#### DATASET ENTRIES

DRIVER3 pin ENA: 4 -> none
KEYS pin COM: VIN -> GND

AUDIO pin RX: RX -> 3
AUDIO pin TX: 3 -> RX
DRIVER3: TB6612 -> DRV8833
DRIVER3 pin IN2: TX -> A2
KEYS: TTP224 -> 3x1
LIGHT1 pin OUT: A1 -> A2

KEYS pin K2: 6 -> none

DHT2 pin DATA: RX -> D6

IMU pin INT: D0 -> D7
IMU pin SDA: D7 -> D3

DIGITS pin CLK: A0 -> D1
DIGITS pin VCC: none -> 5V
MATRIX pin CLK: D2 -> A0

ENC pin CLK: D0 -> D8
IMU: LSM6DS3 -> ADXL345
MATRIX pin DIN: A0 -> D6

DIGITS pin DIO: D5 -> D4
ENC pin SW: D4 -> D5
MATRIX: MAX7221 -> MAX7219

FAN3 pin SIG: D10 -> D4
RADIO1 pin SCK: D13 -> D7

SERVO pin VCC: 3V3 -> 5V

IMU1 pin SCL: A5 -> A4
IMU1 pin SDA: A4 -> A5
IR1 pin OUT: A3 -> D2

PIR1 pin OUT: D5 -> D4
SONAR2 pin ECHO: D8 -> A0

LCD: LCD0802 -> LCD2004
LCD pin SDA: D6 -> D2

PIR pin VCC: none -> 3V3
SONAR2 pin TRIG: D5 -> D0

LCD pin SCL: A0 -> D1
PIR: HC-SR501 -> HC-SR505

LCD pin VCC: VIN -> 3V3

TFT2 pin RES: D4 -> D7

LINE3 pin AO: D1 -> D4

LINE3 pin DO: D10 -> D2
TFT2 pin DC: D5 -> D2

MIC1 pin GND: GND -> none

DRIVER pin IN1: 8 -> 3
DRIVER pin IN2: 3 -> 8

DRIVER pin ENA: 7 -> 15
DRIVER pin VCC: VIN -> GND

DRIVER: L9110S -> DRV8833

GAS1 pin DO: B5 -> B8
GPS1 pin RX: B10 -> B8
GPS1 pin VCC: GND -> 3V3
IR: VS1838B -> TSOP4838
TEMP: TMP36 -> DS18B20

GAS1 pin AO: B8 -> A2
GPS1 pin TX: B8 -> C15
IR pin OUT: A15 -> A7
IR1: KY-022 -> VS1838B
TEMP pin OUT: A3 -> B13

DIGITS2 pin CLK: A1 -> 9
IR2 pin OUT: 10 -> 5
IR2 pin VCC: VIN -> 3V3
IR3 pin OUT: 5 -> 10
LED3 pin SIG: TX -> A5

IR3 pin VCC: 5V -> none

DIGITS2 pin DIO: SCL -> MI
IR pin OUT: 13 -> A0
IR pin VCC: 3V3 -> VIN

########

— PROBLEM —
Taking the entries above, print exactly the lines starting at the line with "KEYS pin COM: VIN -> GND" and ending at the line with "DIGITS pin DIO: D5 -> D4", both included.

— COMPLETED TASK —
KEYS pin COM: VIN -> GND

AUDIO pin RX: RX -> 3
AUDIO pin TX: 3 -> RX
DRIVER3: TB6612 -> DRV8833
DRIVER3 pin IN2: TX -> A2
KEYS: TTP224 -> 3x1
LIGHT1 pin OUT: A1 -> A2

KEYS pin K2: 6 -> none

DHT2 pin DATA: RX -> D6

IMU pin INT: D0 -> D7
IMU pin SDA: D7 -> D3

DIGITS pin CLK: A0 -> D1
DIGITS pin VCC: none -> 5V
MATRIX pin CLK: D2 -> A0

ENC pin CLK: D0 -> D8
IMU: LSM6DS3 -> ADXL345
MATRIX pin DIN: A0 -> D6

DIGITS pin DIO: D5 -> D4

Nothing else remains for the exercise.